WHAT IS EXPECTED — The response must contain every line from the records below that has "none".

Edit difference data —

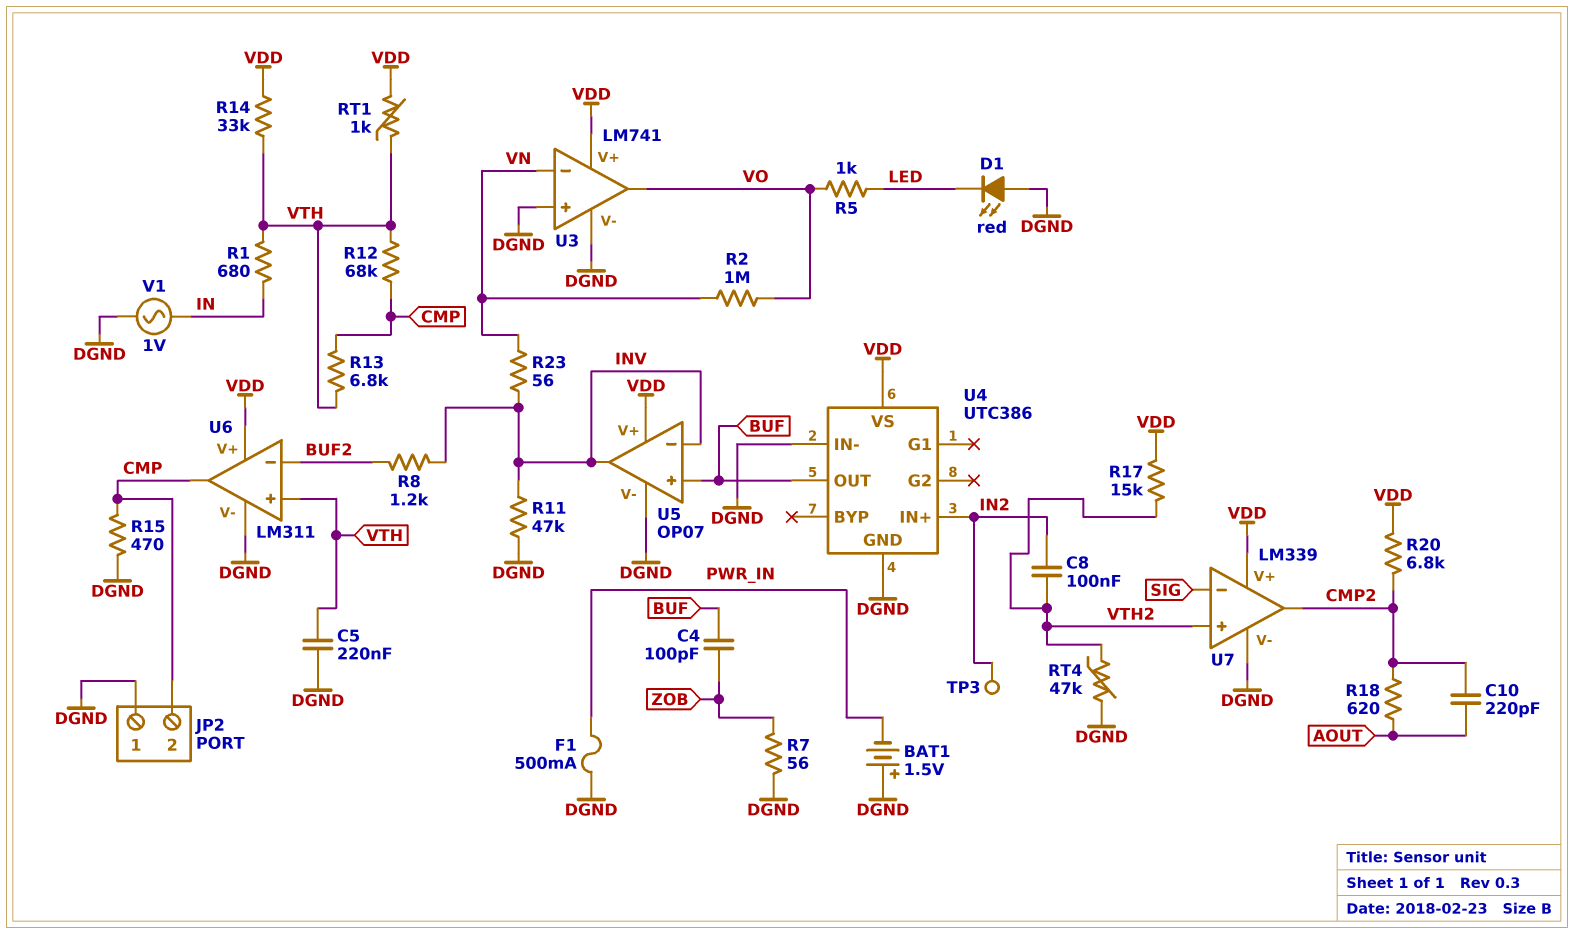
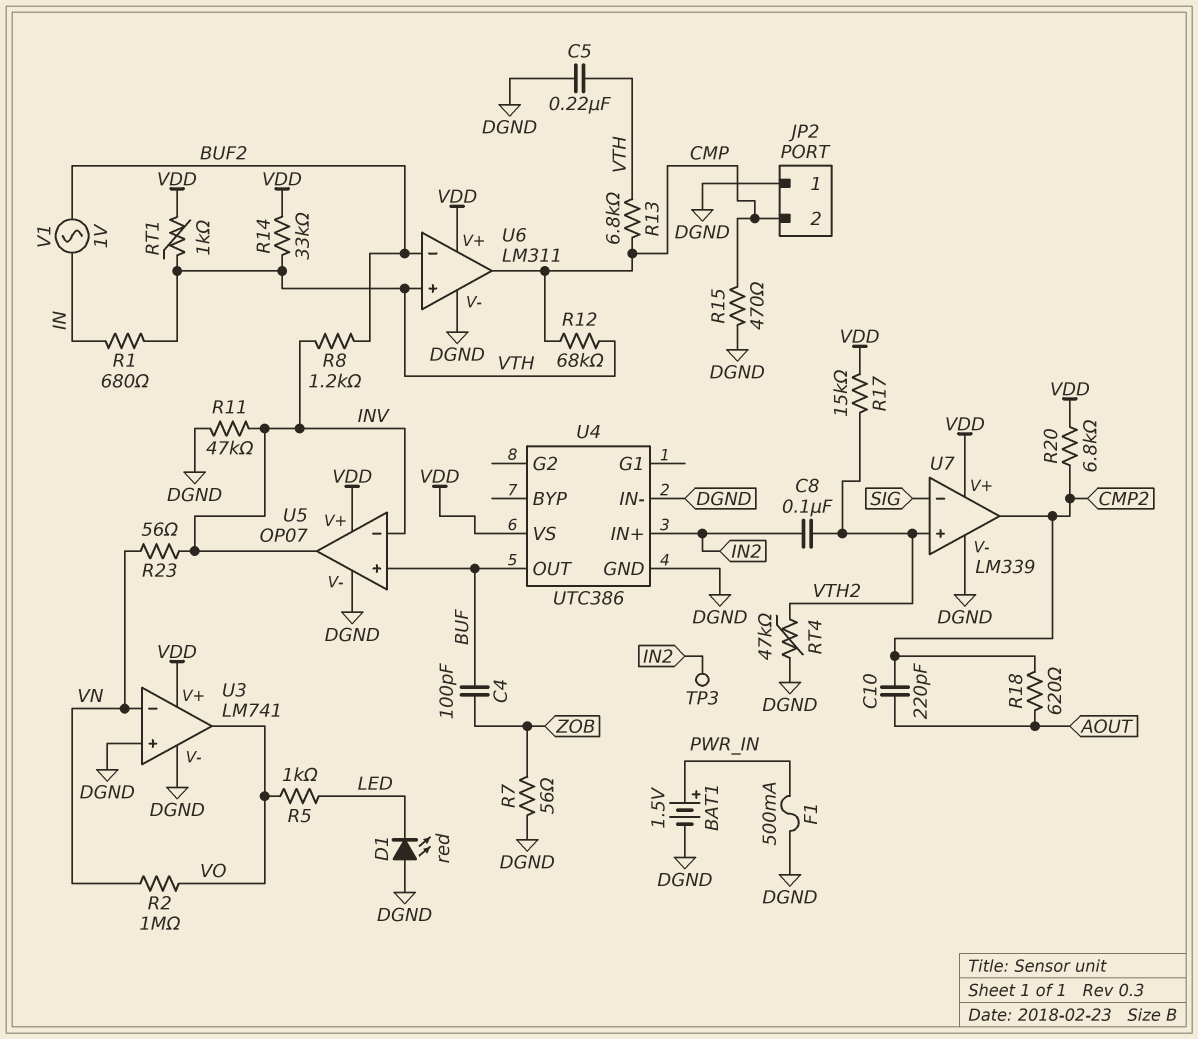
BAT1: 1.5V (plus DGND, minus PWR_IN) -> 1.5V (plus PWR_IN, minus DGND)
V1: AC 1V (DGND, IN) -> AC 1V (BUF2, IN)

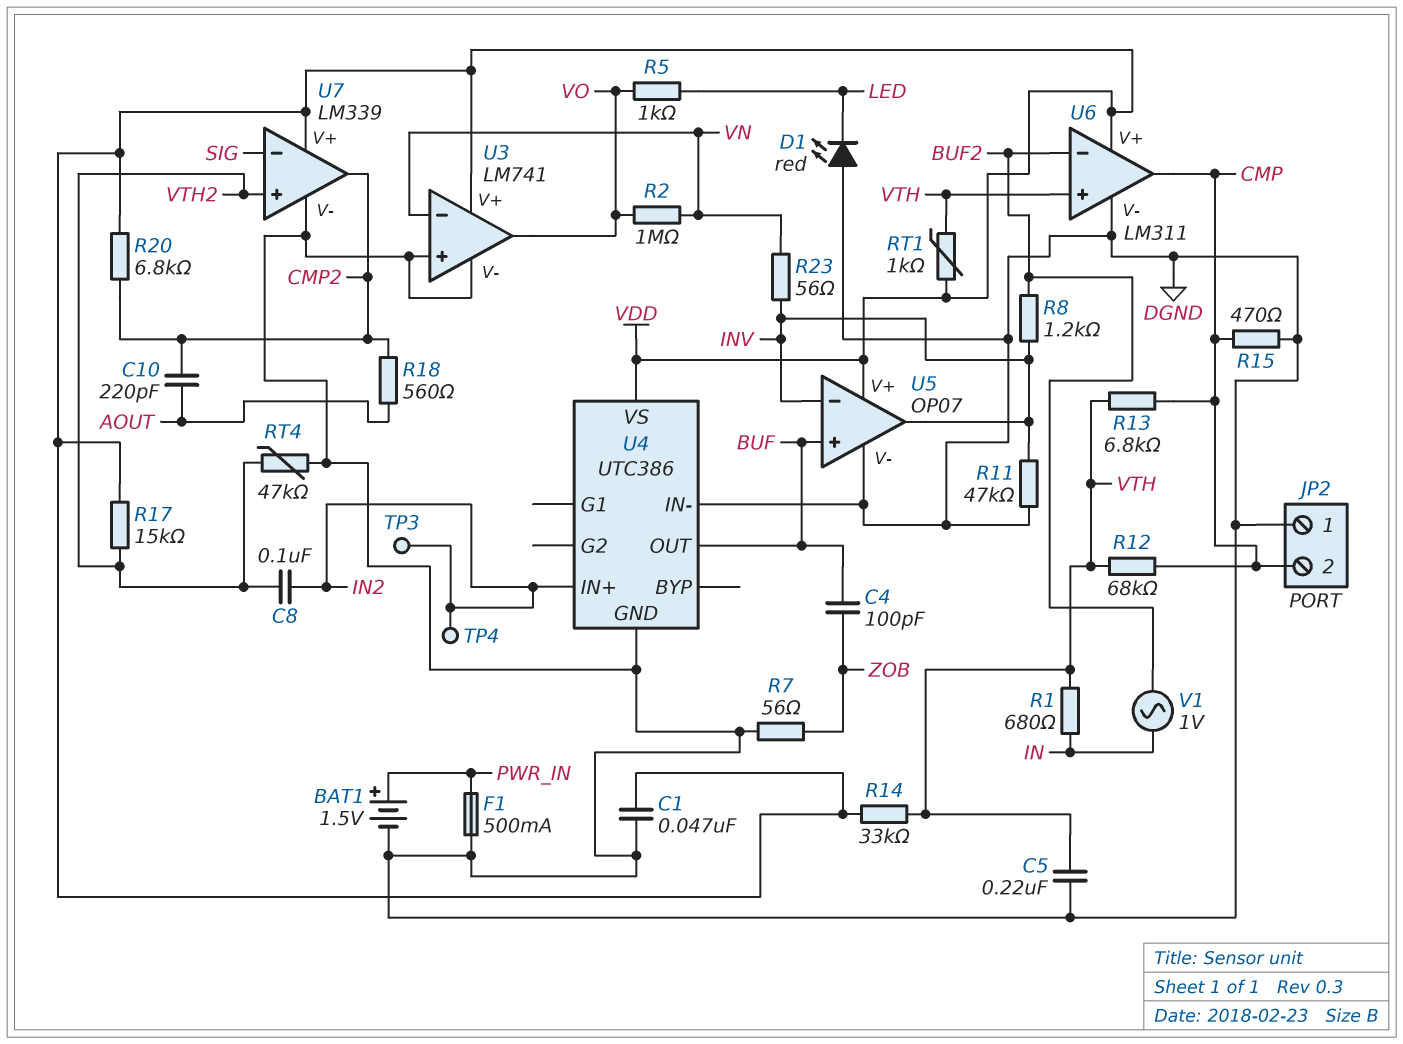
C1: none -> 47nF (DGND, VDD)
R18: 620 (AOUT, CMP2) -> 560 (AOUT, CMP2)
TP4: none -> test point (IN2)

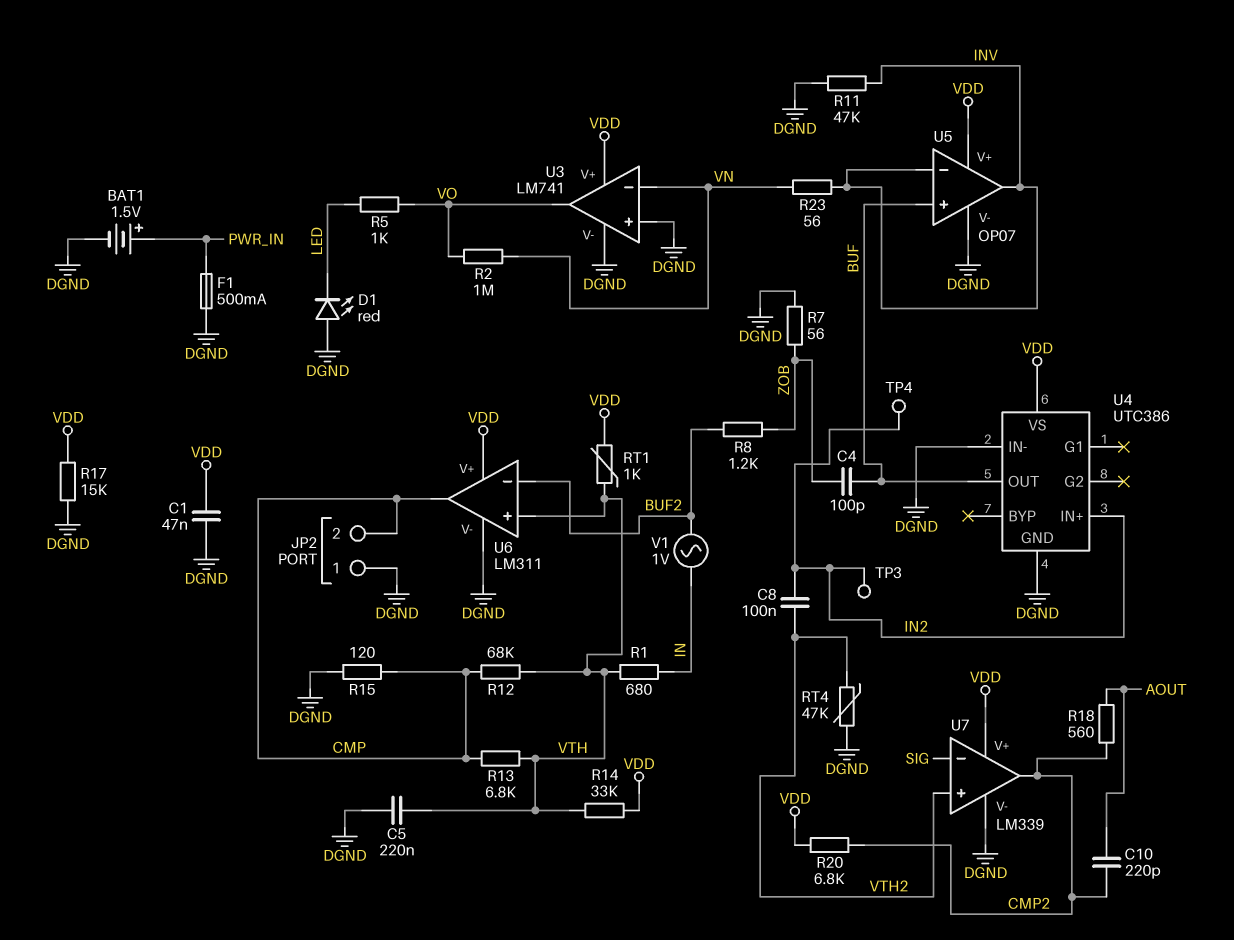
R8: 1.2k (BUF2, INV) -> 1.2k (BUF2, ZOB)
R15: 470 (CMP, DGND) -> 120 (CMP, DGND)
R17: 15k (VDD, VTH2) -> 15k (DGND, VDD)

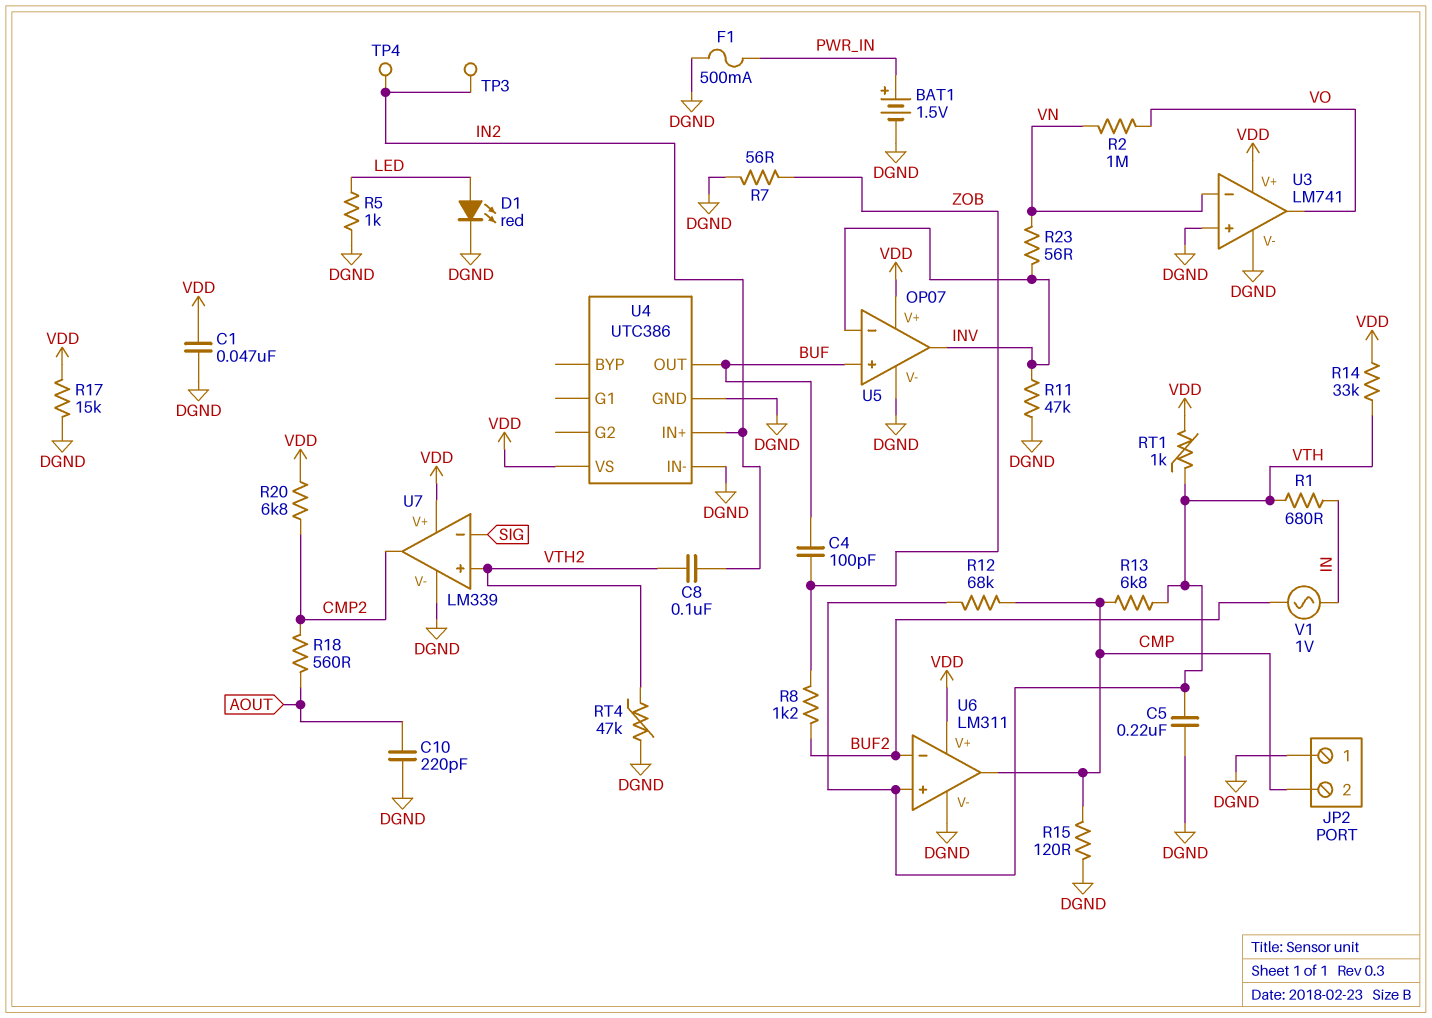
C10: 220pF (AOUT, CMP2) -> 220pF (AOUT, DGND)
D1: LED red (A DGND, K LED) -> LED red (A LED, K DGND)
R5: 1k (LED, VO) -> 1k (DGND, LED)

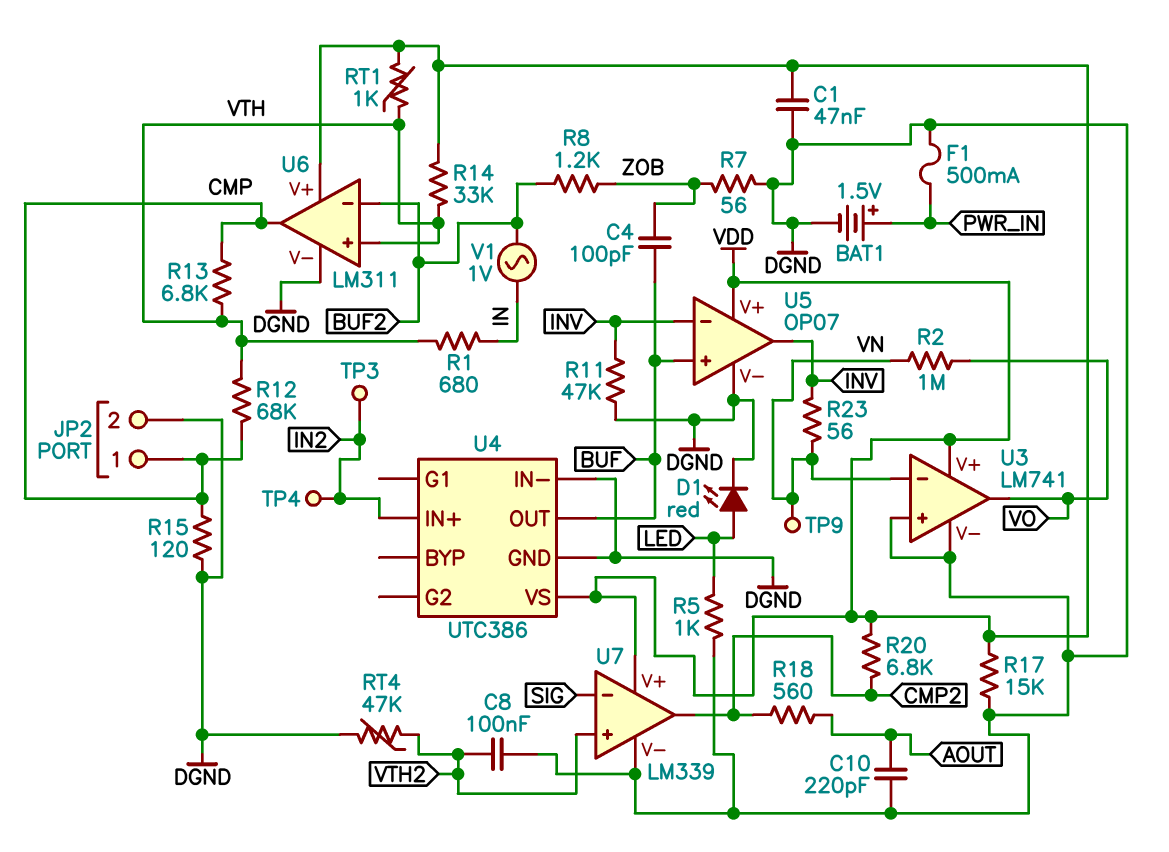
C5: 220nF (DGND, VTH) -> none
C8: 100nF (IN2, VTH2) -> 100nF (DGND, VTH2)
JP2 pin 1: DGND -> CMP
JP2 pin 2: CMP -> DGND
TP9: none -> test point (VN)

FINISHED TASK —
C1: none -> 47nF (DGND, VDD)
TP4: none -> test point (IN2)
C5: 220nF (DGND, VTH) -> none
TP9: none -> test point (VN)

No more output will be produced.